▶ **Work task**:
Please give the records below again in full, exactly, with the images left out.
==== Record extracts ====
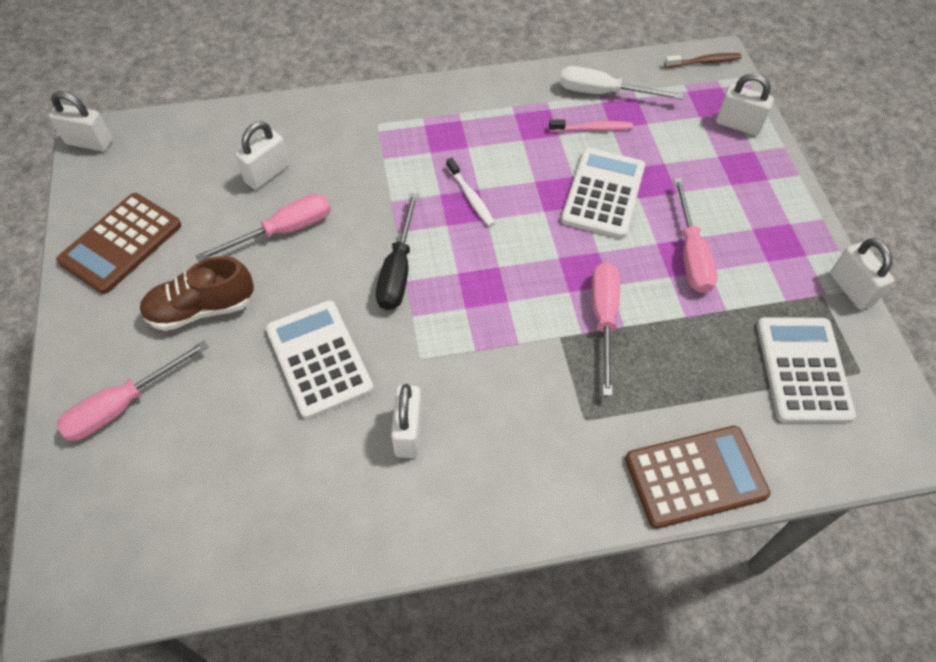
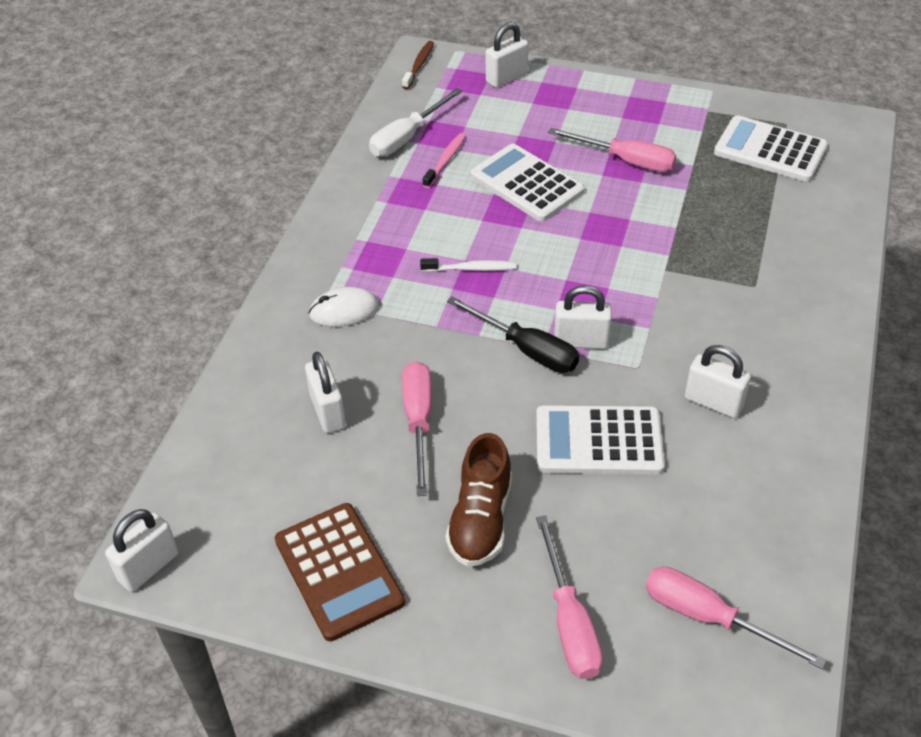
camera: 60 degrees left, 10 degrees down
(376, 139) = (344, 310): none -> white mouse
(604, 319) = (662, 236): pink screwdriver -> pink screwdriver (709, 617)
(695, 477) = (836, 245): brown calculator -> none
(851, 289) = (711, 94): white padlock -> white padlock (581, 341)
====
▶ **Output of the task**:
camera: 60 degrees left, 10 degrees down
(376, 139) = (344, 310): none -> white mouse
(604, 319) = (662, 236): pink screwdriver -> pink screwdriver (709, 617)
(695, 477) = (836, 245): brown calculator -> none
(851, 289) = (711, 94): white padlock -> white padlock (581, 341)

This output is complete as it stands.